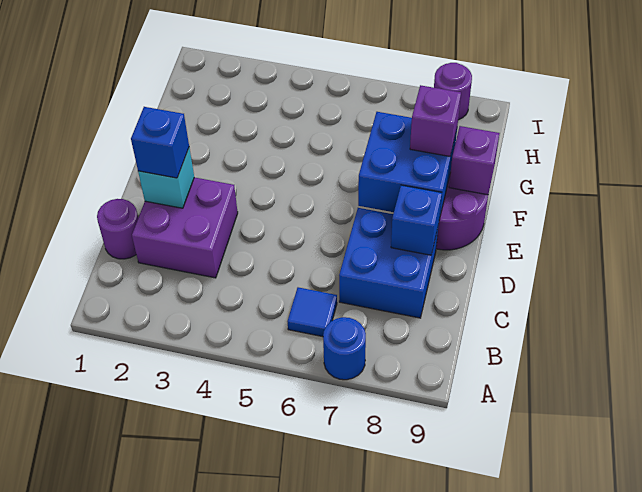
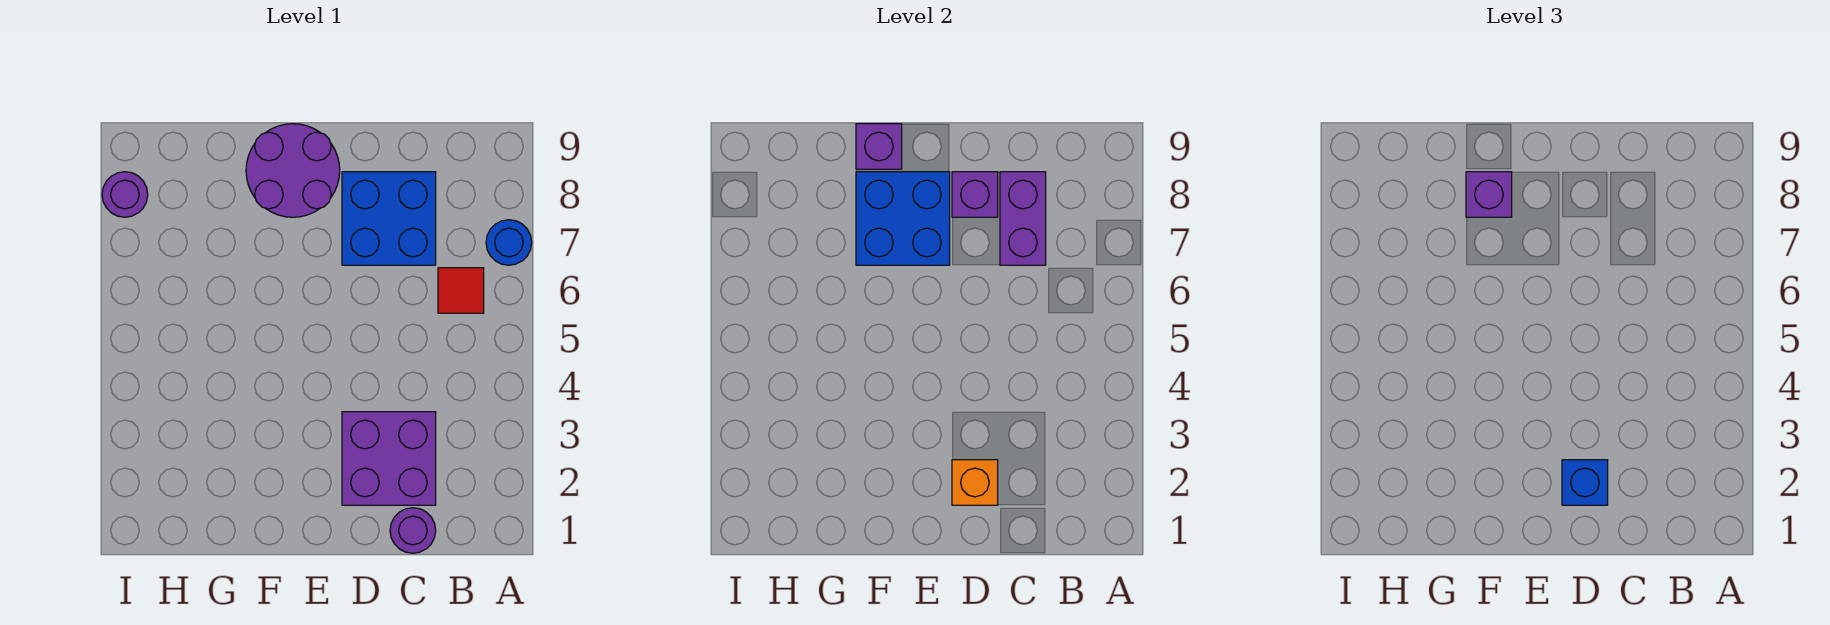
blue tile B6 level 1 -> red tile B6 level 1
none -> purple brick C7:C8 level 2
cyan brick D2 level 2 -> orange brick D2 level 2
blue brick D8 level 2 -> purple brick D8 level 2

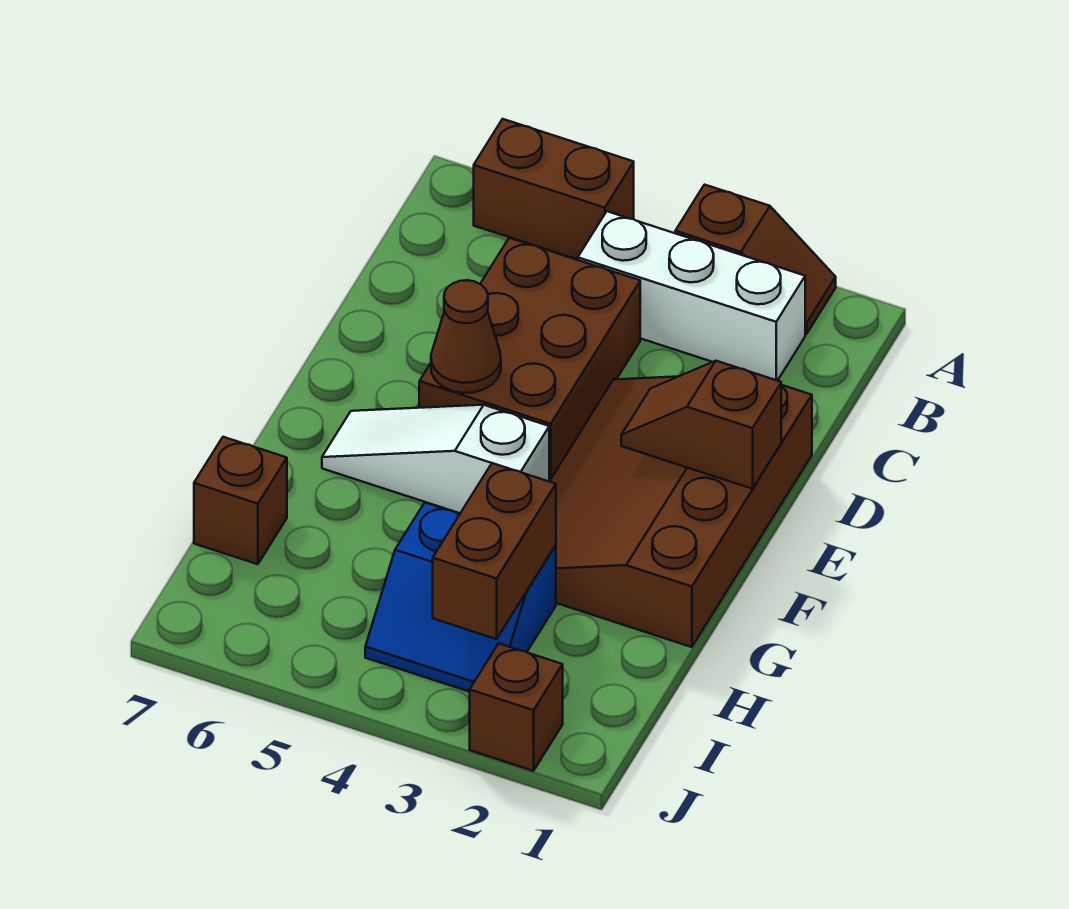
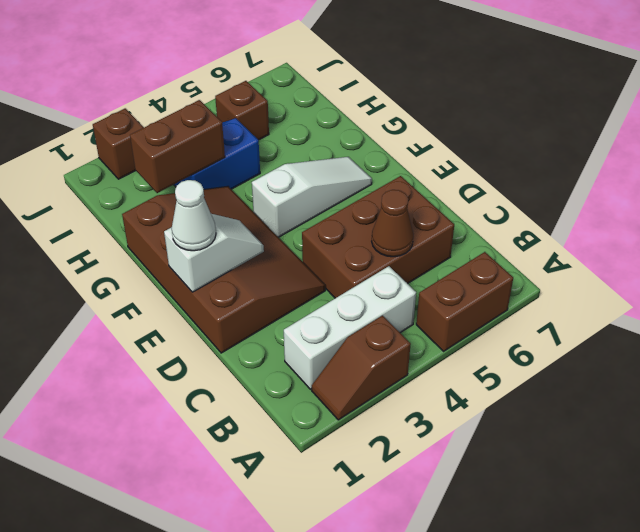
brown brick C4:E5 level 1 -> brown brick C4:D6 level 1
brown slope E1:E2 level 2 top 1 -> white slope E1:E2 level 2 top 1
none -> white cone E1 level 3
brown cone E5 level 2 -> brown cone C5 level 2
brown brick H3:I3 level 2 -> brown brick H2:H3 level 2
brown brick H7 level 1 -> brown brick I5 level 1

++++++++

ACTIVITY.
May I have only the lines from the start of the data through the line containing "brown brick H3:I3", both included, reproduced exactly and without the pictures?

EXPECTED OUTPUT.
blue tile B6 level 1 -> red tile B6 level 1
none -> purple brick C7:C8 level 2
cyan brick D2 level 2 -> orange brick D2 level 2
blue brick D8 level 2 -> purple brick D8 level 2

brown brick C4:E5 level 1 -> brown brick C4:D6 level 1
brown slope E1:E2 level 2 top 1 -> white slope E1:E2 level 2 top 1
none -> white cone E1 level 3
brown cone E5 level 2 -> brown cone C5 level 2
brown brick H3:I3 level 2 -> brown brick H2:H3 level 2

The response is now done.